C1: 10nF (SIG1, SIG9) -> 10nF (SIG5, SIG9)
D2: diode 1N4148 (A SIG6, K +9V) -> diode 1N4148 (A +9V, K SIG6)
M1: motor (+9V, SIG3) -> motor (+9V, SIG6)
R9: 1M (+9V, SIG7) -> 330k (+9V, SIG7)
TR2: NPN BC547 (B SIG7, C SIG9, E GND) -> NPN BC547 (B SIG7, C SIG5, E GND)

--

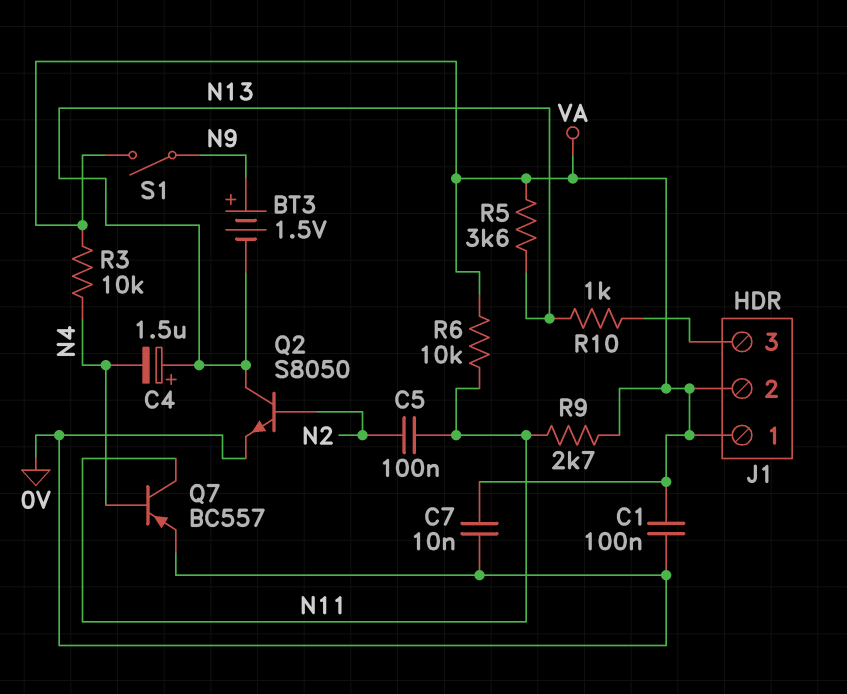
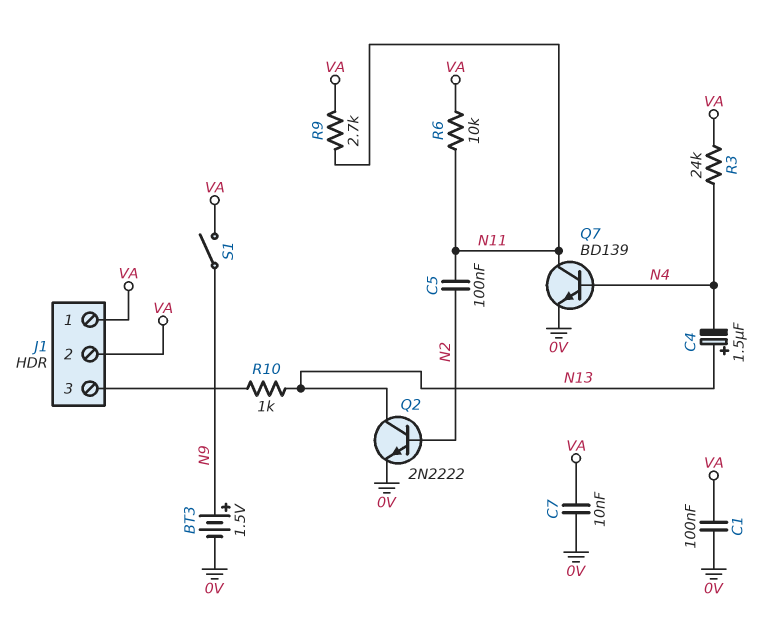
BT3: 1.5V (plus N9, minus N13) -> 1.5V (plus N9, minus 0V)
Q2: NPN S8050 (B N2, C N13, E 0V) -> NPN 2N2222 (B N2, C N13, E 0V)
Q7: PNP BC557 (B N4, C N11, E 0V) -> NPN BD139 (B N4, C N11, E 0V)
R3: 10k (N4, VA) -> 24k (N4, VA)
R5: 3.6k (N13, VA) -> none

...

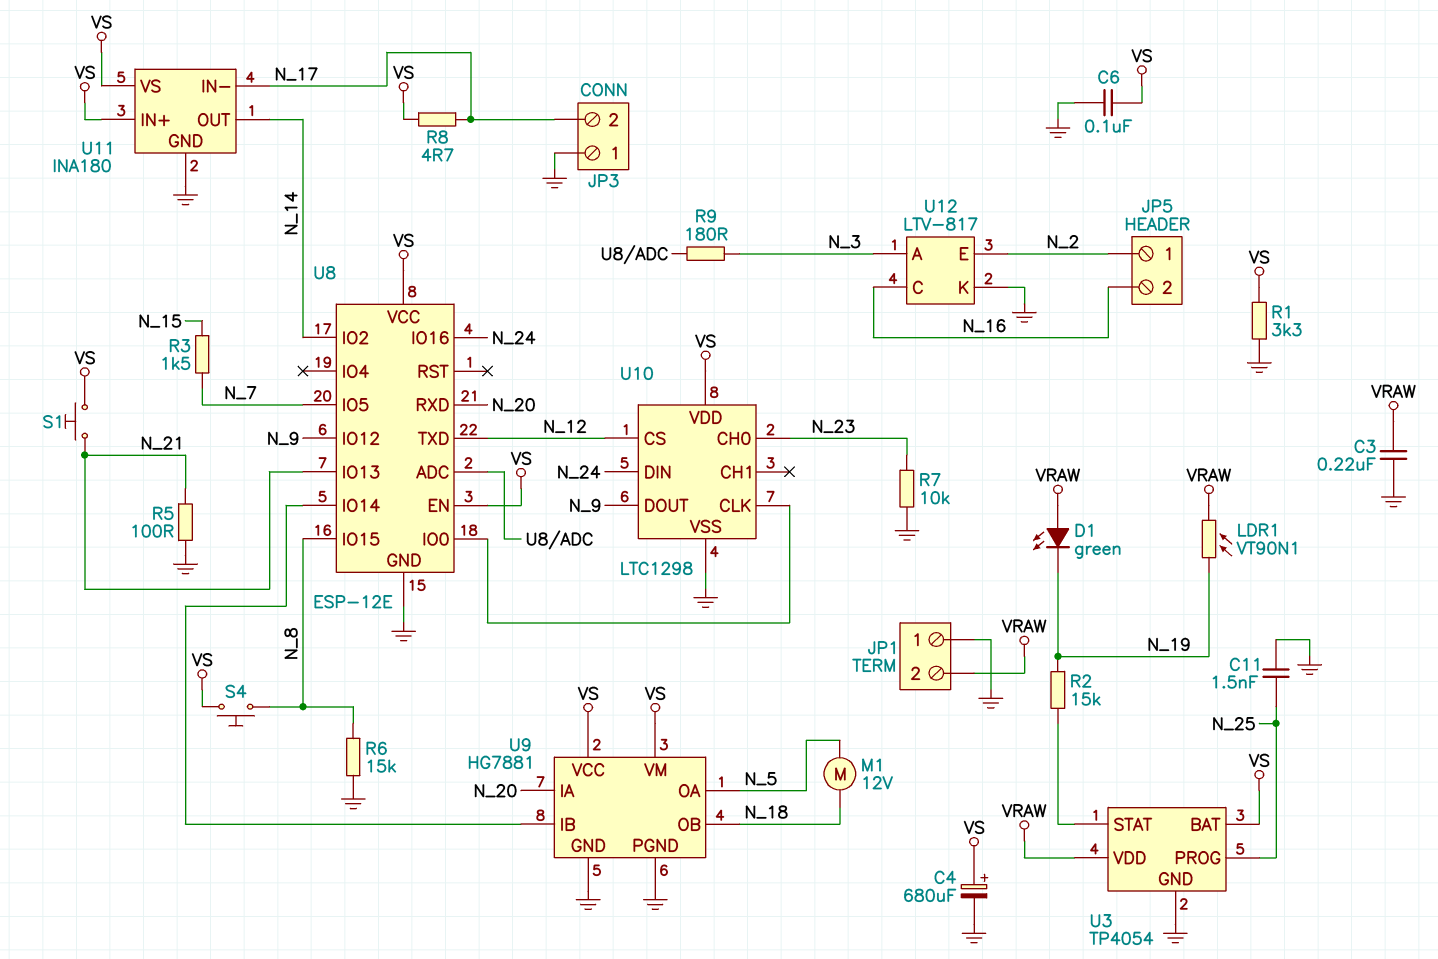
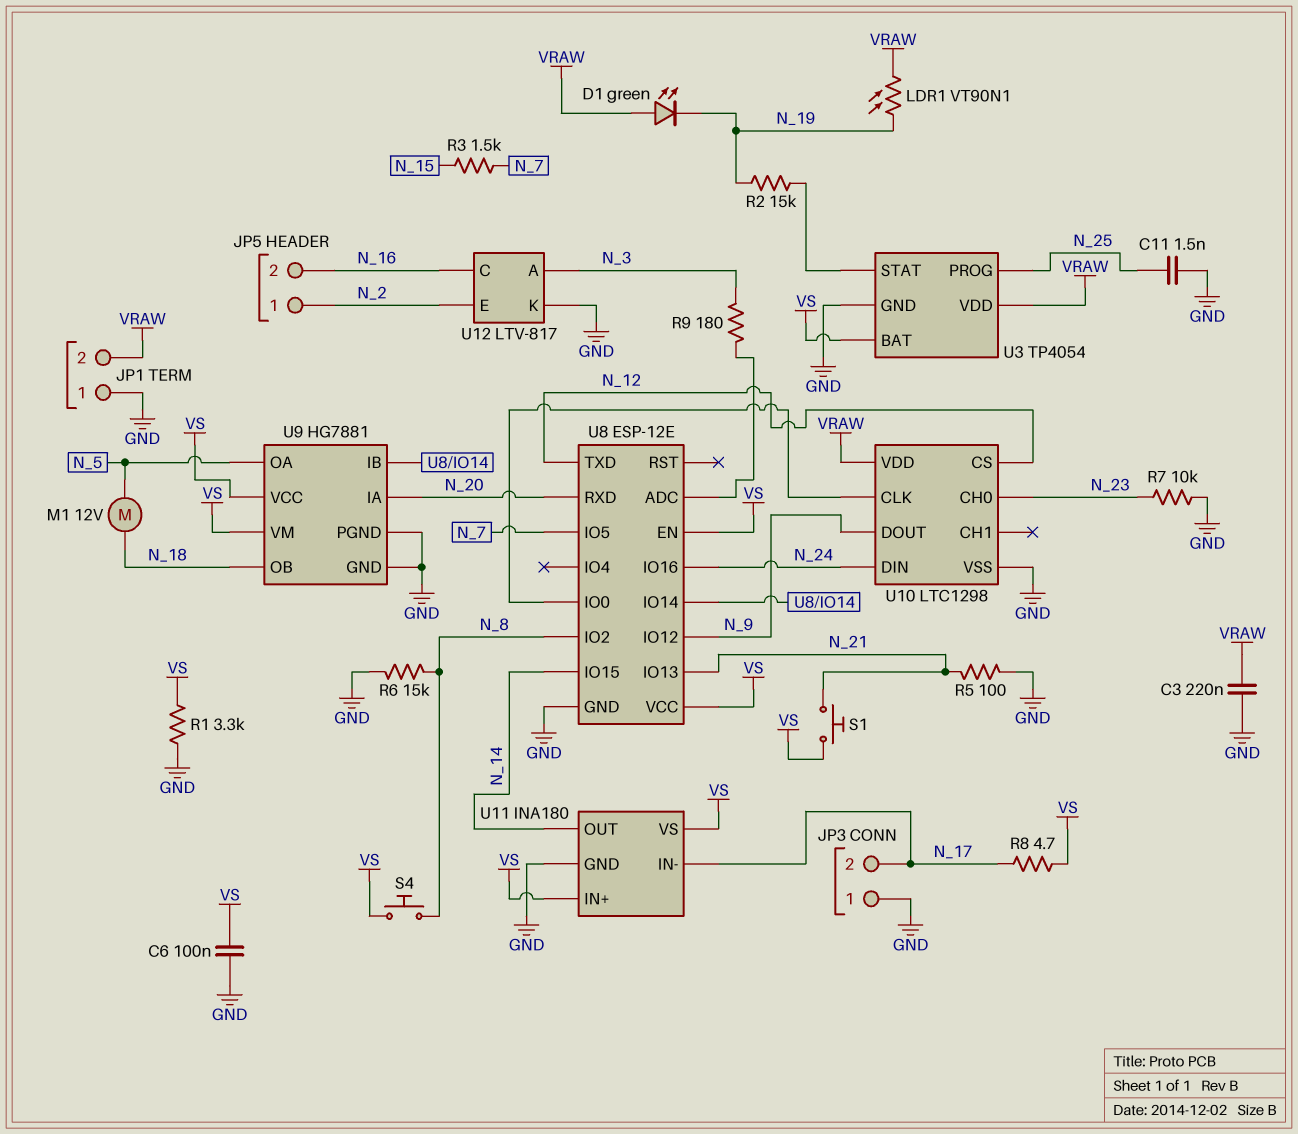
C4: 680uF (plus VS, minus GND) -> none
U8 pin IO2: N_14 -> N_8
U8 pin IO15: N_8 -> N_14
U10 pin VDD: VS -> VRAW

Goal of the exercise: Your answer must be a single number: how many lines of the records contain the word "plus".

Output: 2